(Before-and-after change records)
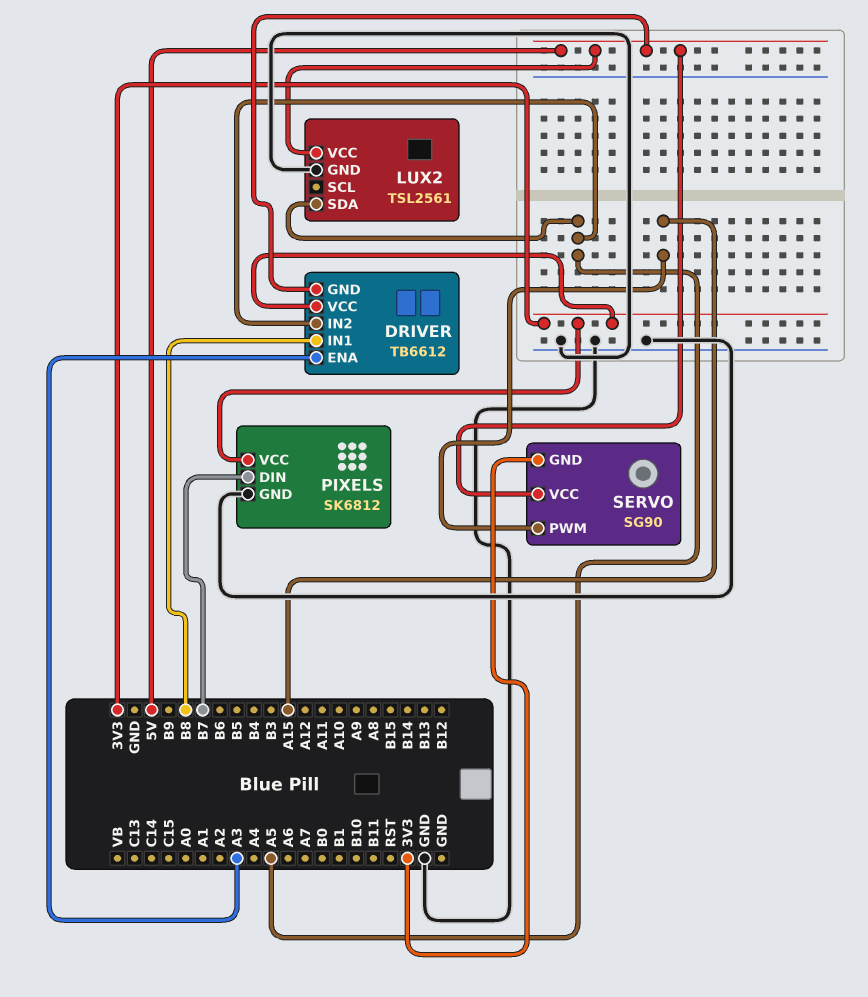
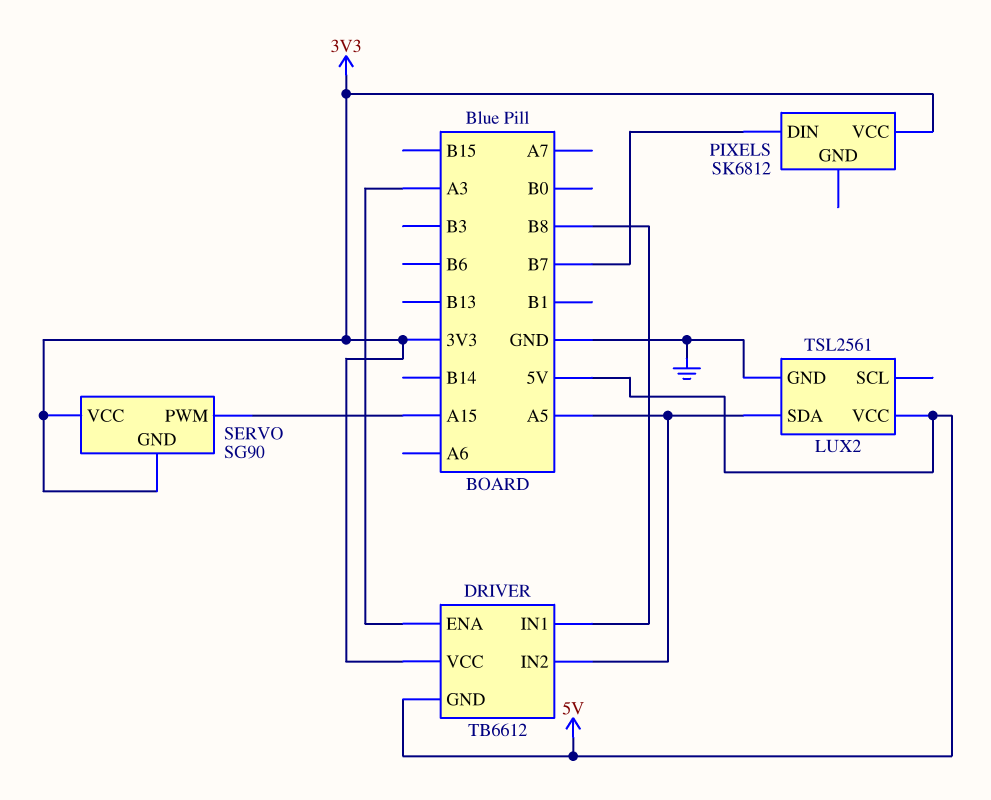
PIXELS pin GND: GND -> none
SERVO pin VCC: 5V -> 3V3

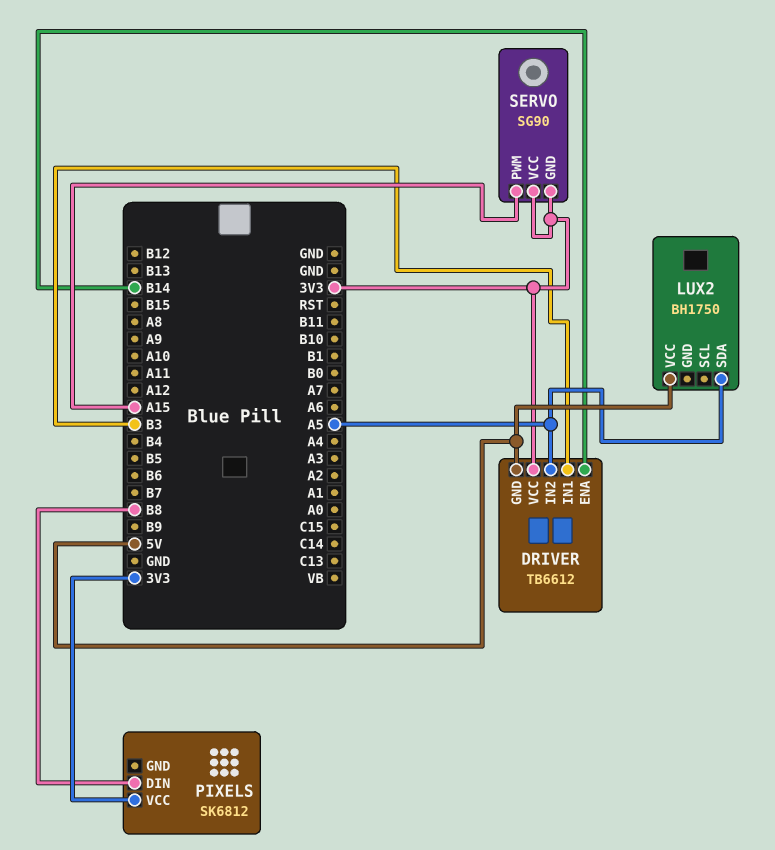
DRIVER pin ENA: A3 -> B14
DRIVER pin IN1: B8 -> B3
LUX2: TSL2561 -> BH1750
LUX2 pin GND: GND -> none
PIXELS pin DIN: B7 -> B8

## Activity
Within the data above, pick out all lines holding the word "DRIVER".

## Answer box
DRIVER pin ENA: A3 -> B14
DRIVER pin IN1: B8 -> B3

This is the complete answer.